* _Task instructions_: Return all lines from the entries below in which the word "switch" is present.
━━━━━━━━━━━━━━━━━━━━━━━━━━━━━━
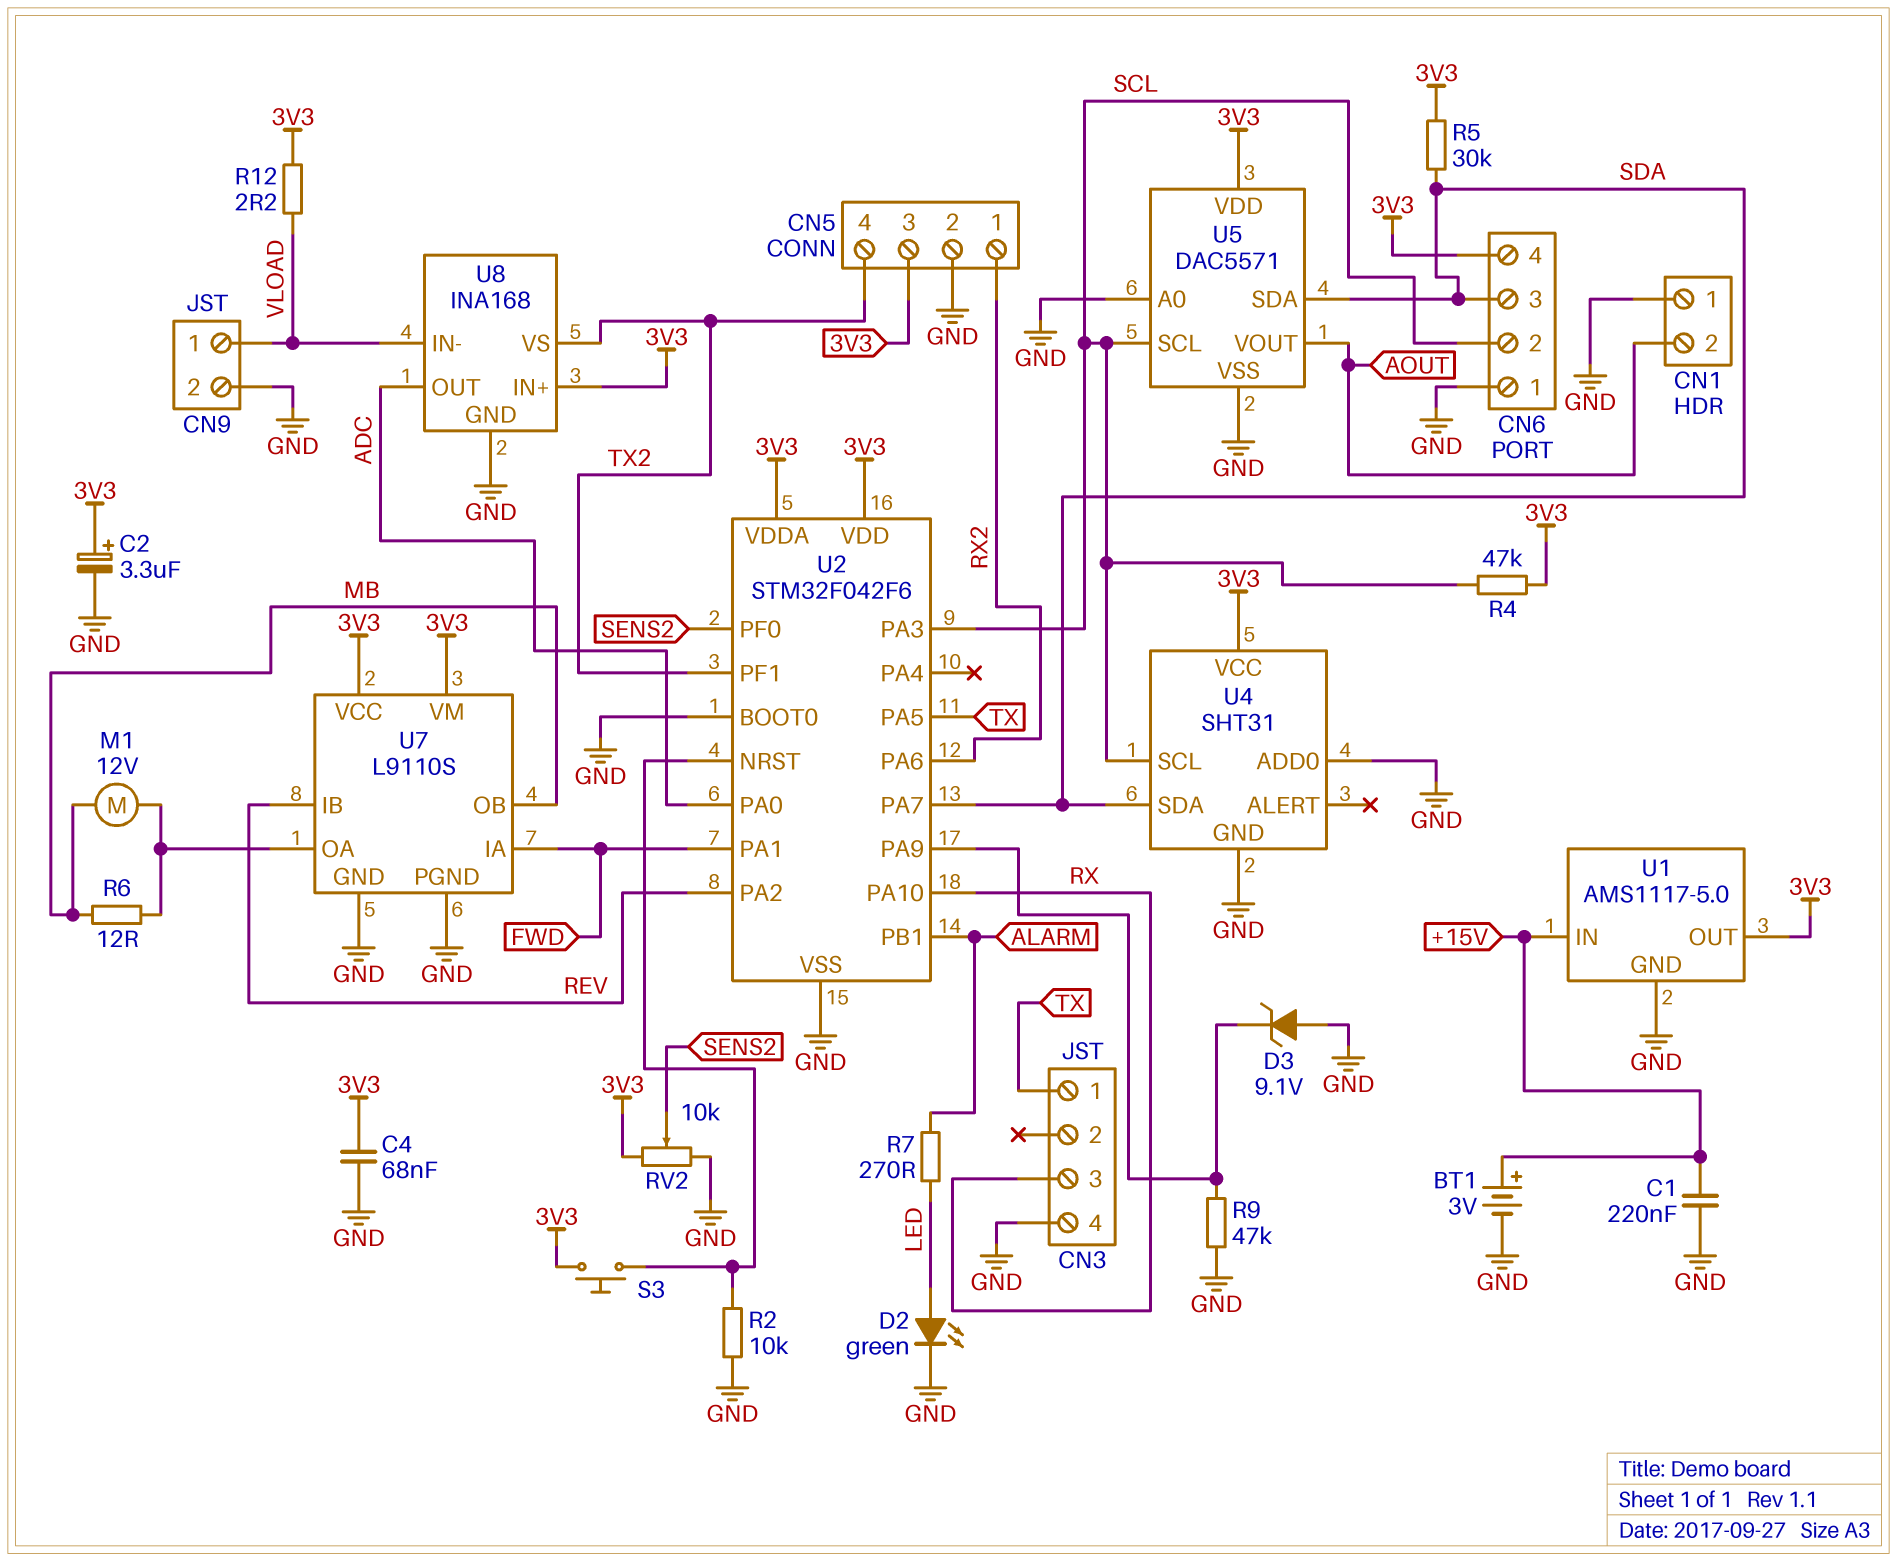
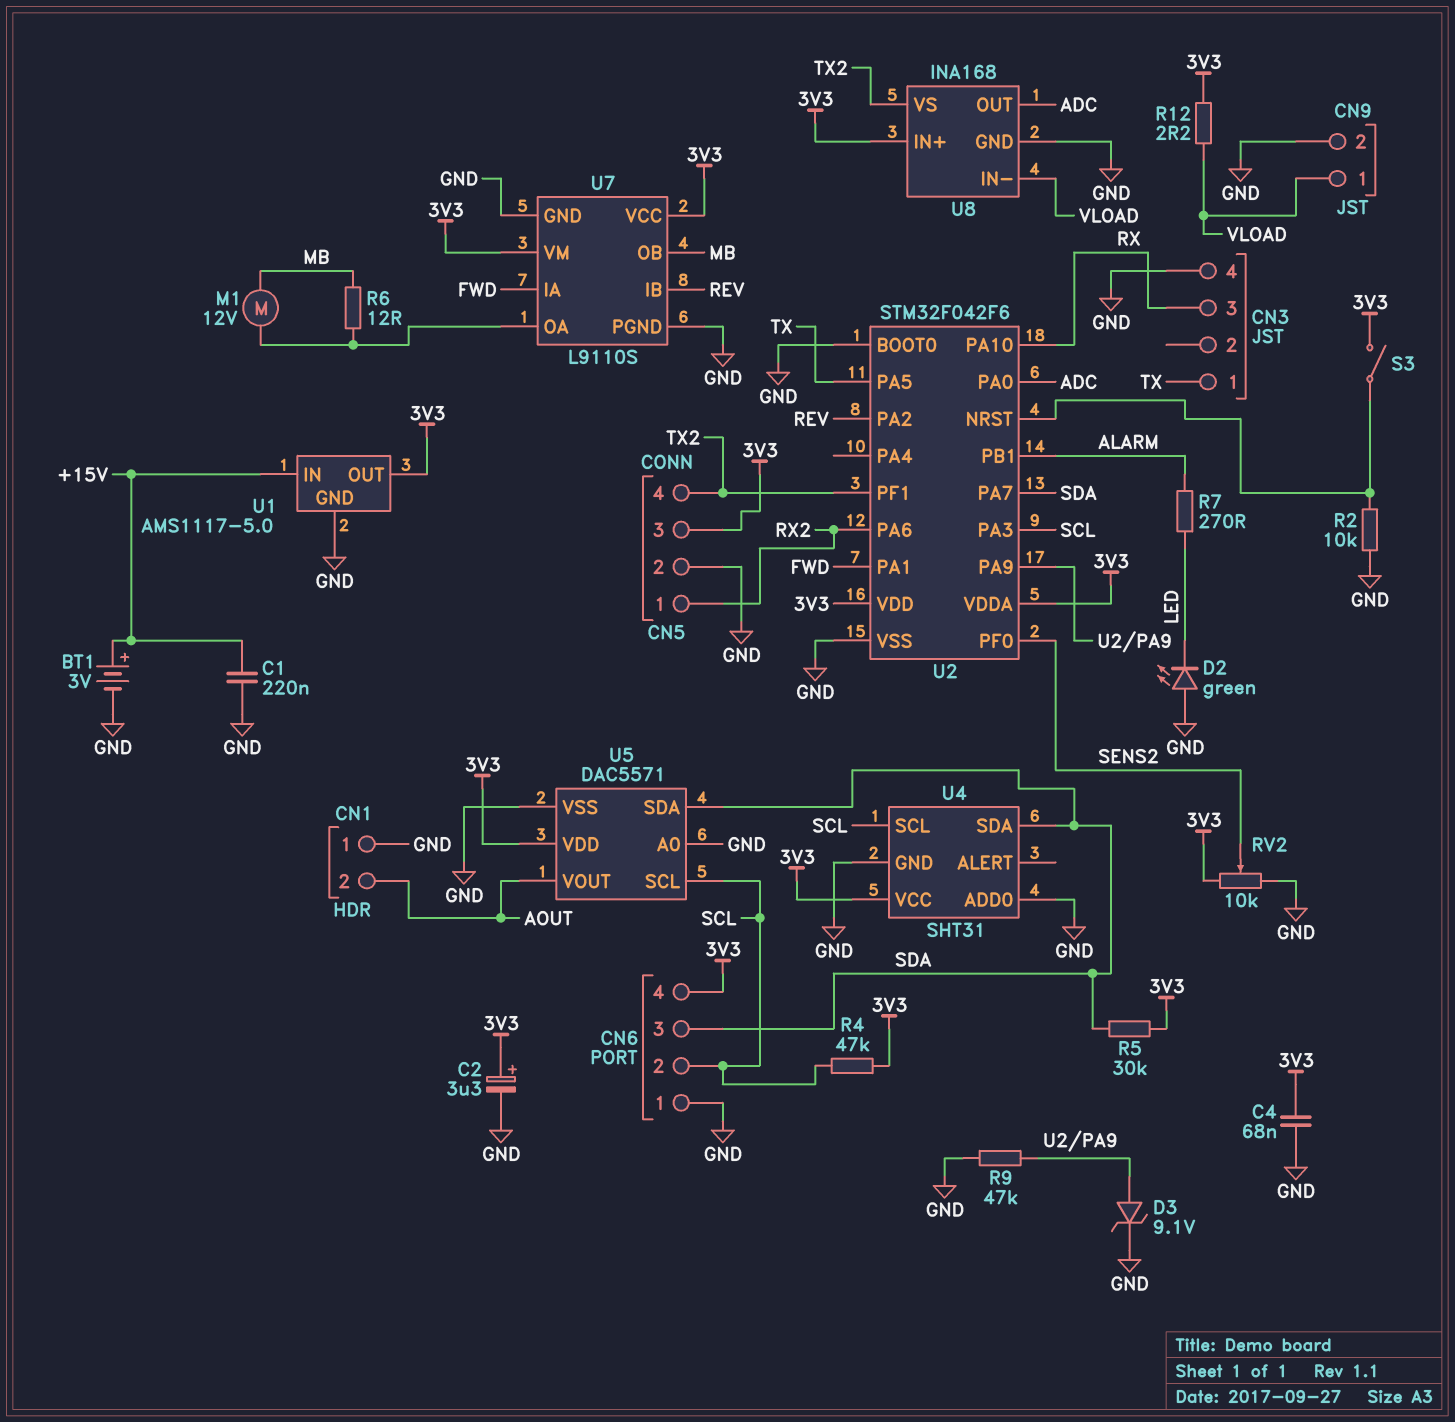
D2: LED green (A LED, K GND) -> LED green (A GND, K LED)
D3: zener 9.1V (A GND, K U2/PA9) -> zener 9.1V (A U2/PA9, K GND)
S3: button (3V3, U2/NRST) -> switch (3V3, U2/NRST)

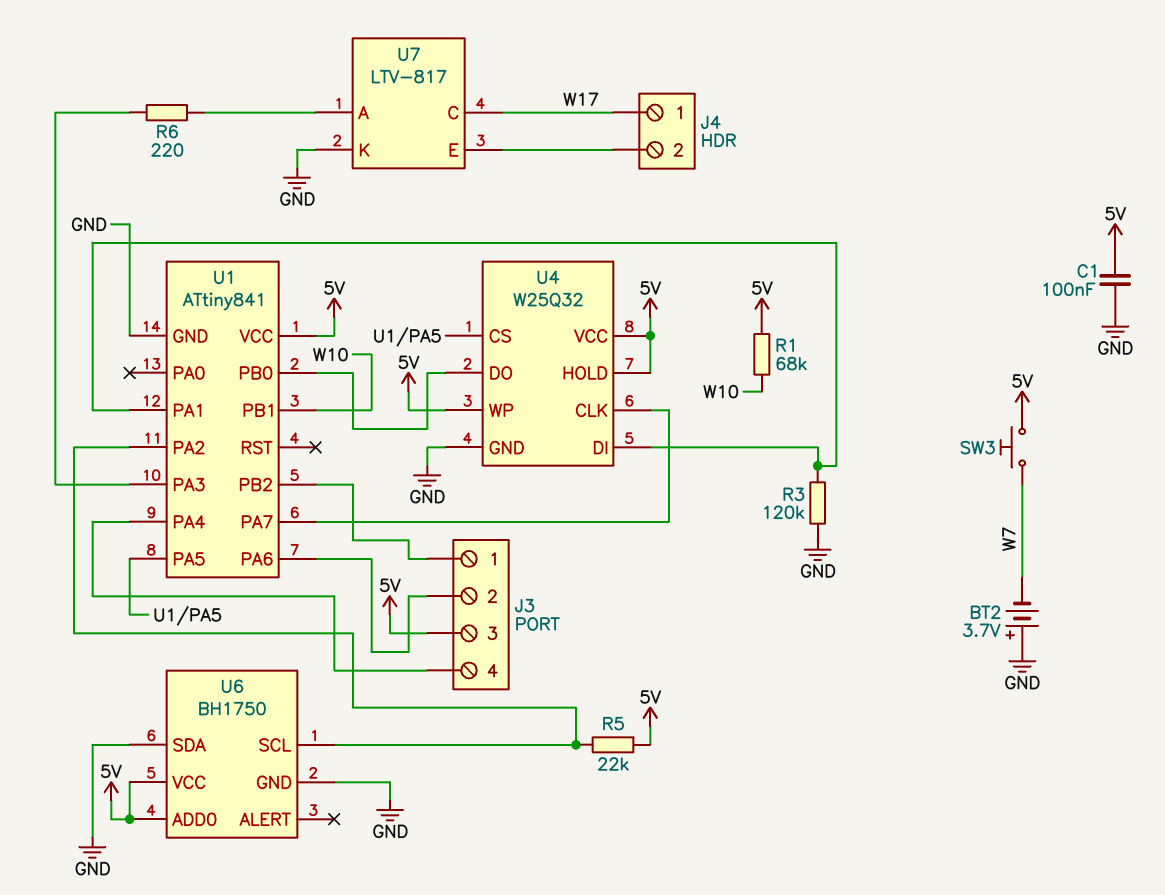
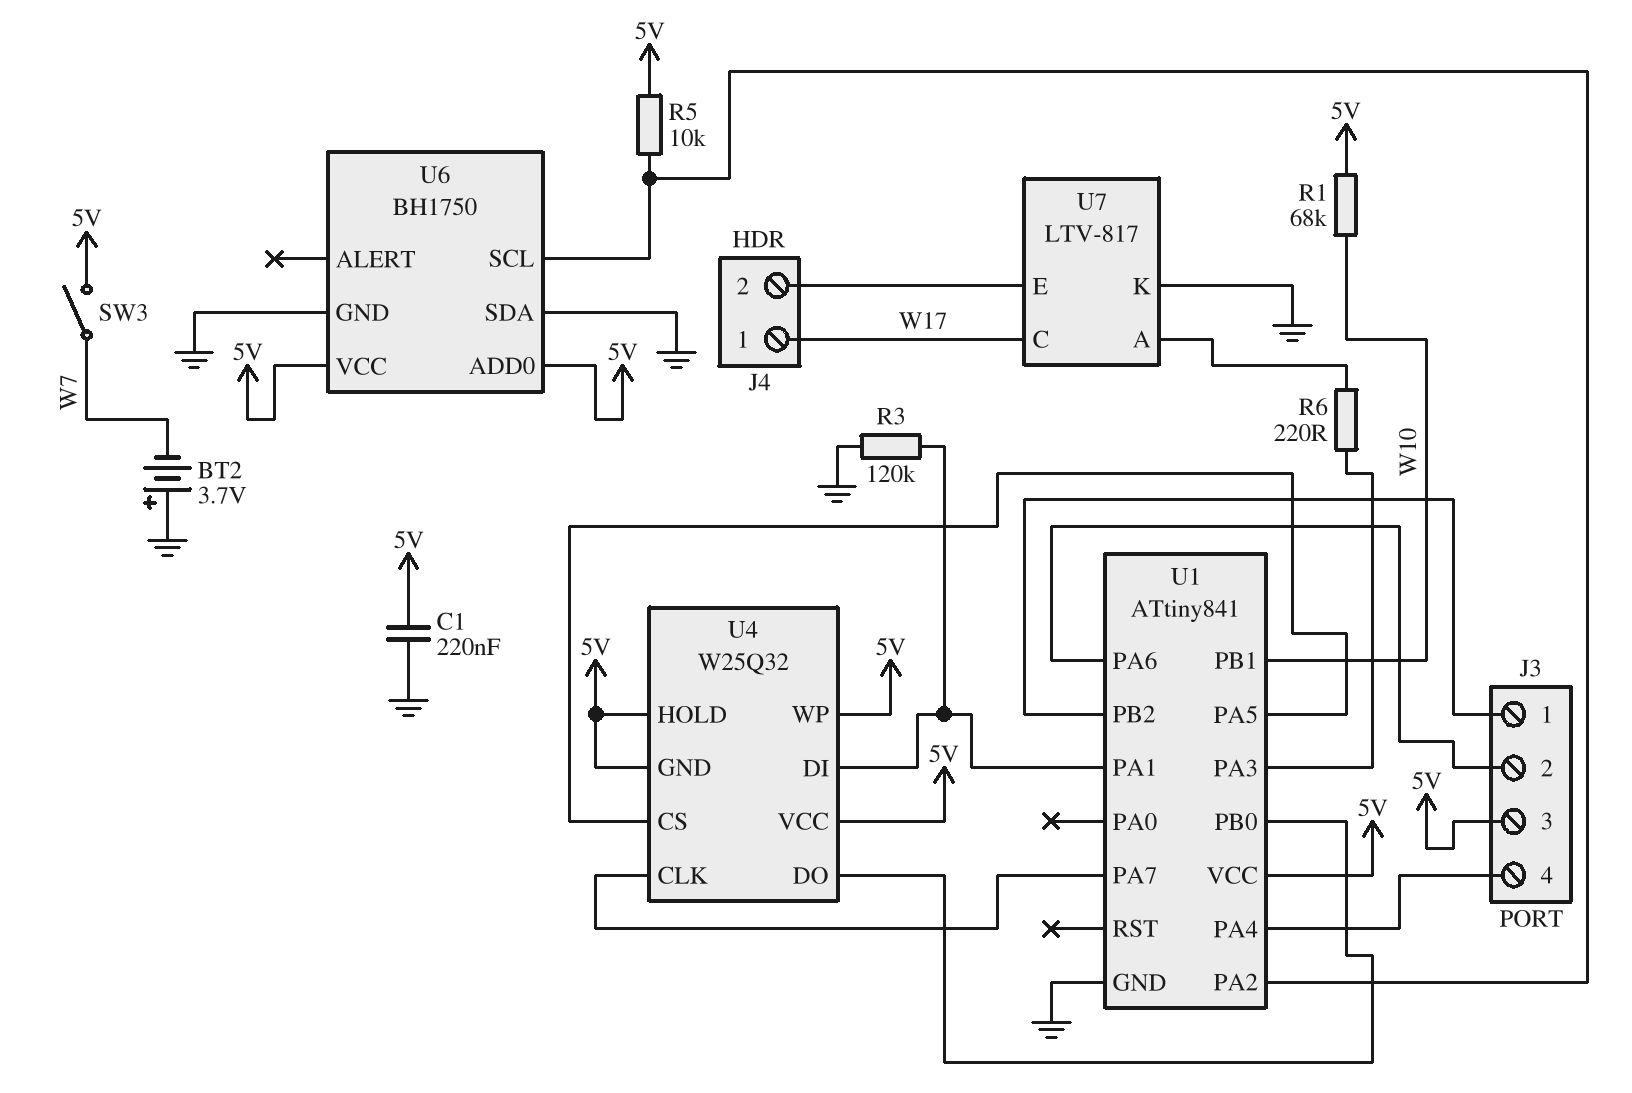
C1: 100nF (5V, GND) -> 220nF (5V, GND)
R5: 22k (5V, U1/PA2) -> 10k (5V, U1/PA2)
SW3: button (5V, W7) -> switch (5V, W7)
U4 pin GND: GND -> 5V

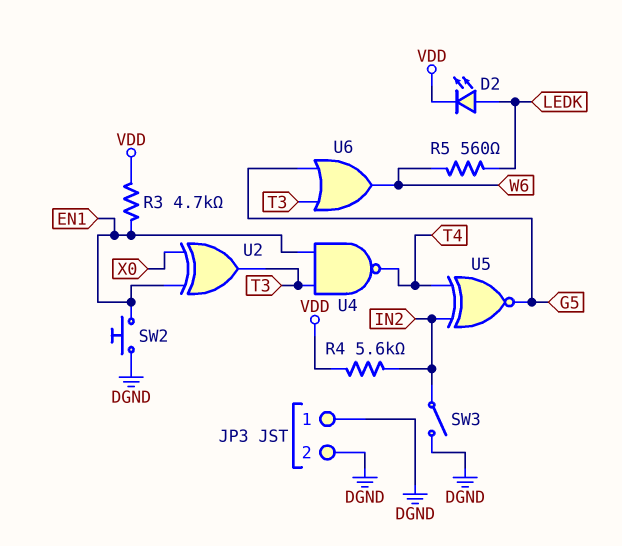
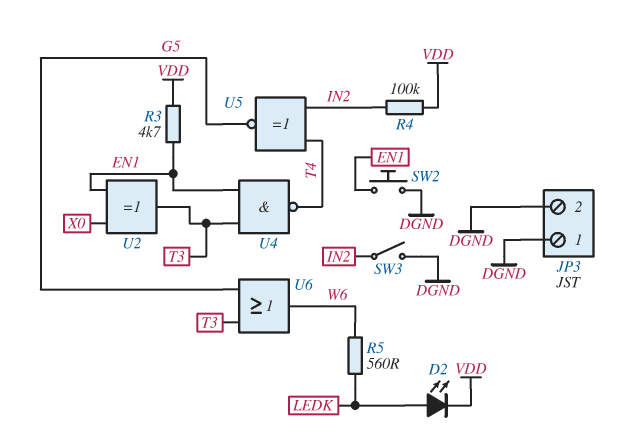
R4: 5.6k (IN2, VDD) -> 100k (IN2, VDD)

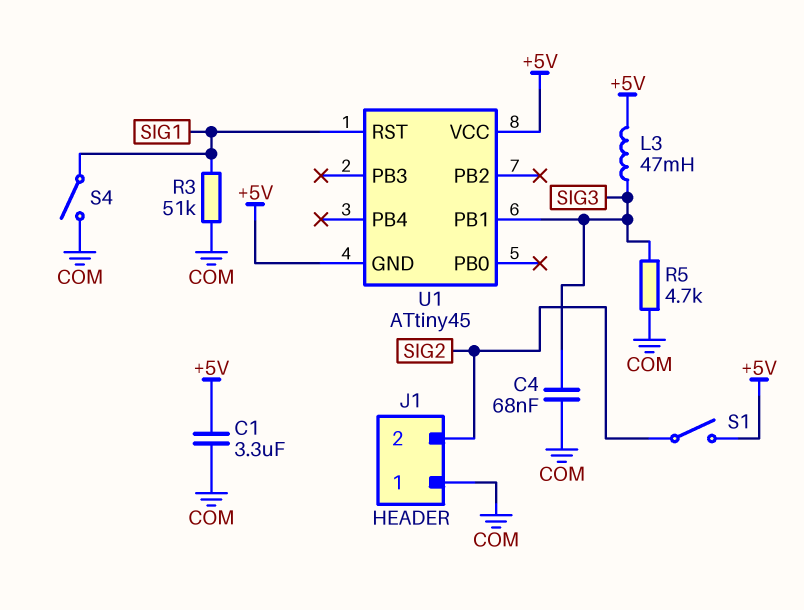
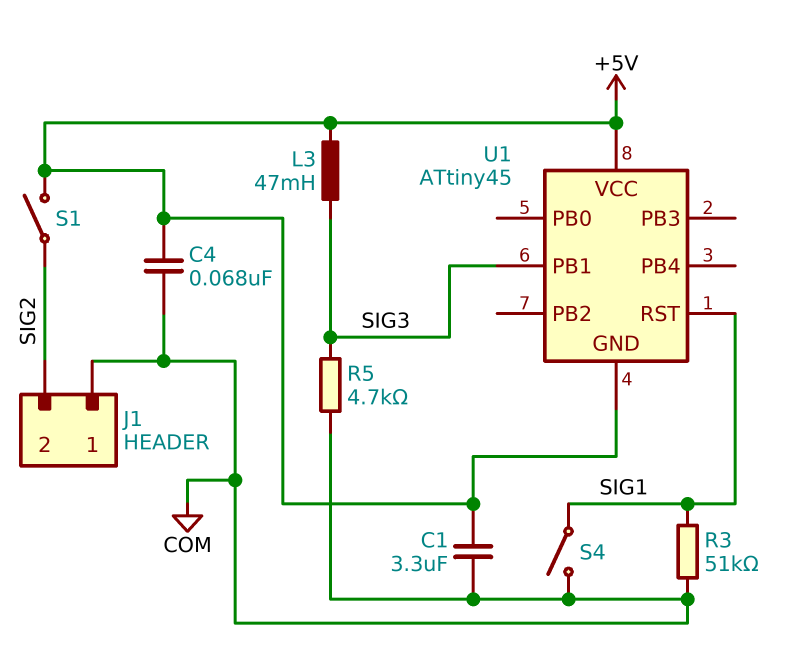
C4: 68nF (COM, SIG3) -> 68nF (+5V, COM)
━━━━━━━━━━━━━━━━━━━━━━━━━━━━━━
* _Result of this exercise_:
S3: button (3V3, U2/NRST) -> switch (3V3, U2/NRST)
SW3: button (5V, W7) -> switch (5V, W7)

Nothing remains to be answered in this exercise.